# [What the task requires]
Below are the records. Retype exactly the lines between the lines holding "purple trapezoid: (261, 246)" and "brown square: (31, 115)", inclusive.

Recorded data

• • •

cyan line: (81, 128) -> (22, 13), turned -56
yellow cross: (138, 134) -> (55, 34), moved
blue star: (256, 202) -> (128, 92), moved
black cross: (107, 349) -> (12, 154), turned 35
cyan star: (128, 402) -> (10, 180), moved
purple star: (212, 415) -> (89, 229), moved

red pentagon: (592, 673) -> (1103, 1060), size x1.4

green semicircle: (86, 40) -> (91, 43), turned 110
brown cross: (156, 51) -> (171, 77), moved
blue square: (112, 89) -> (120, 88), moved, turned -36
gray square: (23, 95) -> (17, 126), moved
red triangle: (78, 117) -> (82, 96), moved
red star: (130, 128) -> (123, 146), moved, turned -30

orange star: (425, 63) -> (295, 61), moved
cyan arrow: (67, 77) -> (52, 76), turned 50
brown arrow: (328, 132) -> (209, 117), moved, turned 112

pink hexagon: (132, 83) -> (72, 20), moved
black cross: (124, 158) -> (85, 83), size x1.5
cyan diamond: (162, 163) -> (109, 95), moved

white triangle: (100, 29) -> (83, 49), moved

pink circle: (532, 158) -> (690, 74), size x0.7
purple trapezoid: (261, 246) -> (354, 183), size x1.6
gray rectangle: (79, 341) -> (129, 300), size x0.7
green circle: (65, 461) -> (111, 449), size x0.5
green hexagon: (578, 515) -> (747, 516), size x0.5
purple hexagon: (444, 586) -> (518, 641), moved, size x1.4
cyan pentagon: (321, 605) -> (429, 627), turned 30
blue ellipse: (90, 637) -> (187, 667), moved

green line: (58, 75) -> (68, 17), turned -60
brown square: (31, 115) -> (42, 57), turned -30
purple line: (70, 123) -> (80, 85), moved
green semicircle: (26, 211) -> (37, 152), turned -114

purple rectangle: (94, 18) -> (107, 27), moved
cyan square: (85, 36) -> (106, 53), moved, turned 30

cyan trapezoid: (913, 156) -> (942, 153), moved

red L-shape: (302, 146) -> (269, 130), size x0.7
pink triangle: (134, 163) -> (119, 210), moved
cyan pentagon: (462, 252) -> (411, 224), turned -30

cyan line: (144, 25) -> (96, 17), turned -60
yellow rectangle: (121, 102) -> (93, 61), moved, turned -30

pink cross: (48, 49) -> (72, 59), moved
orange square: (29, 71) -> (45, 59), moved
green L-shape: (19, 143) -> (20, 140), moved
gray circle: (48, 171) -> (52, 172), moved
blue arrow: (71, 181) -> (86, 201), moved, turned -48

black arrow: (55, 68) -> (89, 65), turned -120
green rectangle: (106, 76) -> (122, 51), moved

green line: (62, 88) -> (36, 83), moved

• • •

# [Output for this exercise]
purple trapezoid: (261, 246) -> (354, 183), size x1.6
gray rectangle: (79, 341) -> (129, 300), size x0.7
green circle: (65, 461) -> (111, 449), size x0.5
green hexagon: (578, 515) -> (747, 516), size x0.5
purple hexagon: (444, 586) -> (518, 641), moved, size x1.4
cyan pentagon: (321, 605) -> (429, 627), turned 30
blue ellipse: (90, 637) -> (187, 667), moved

green line: (58, 75) -> (68, 17), turned -60
brown square: (31, 115) -> (42, 57), turned -30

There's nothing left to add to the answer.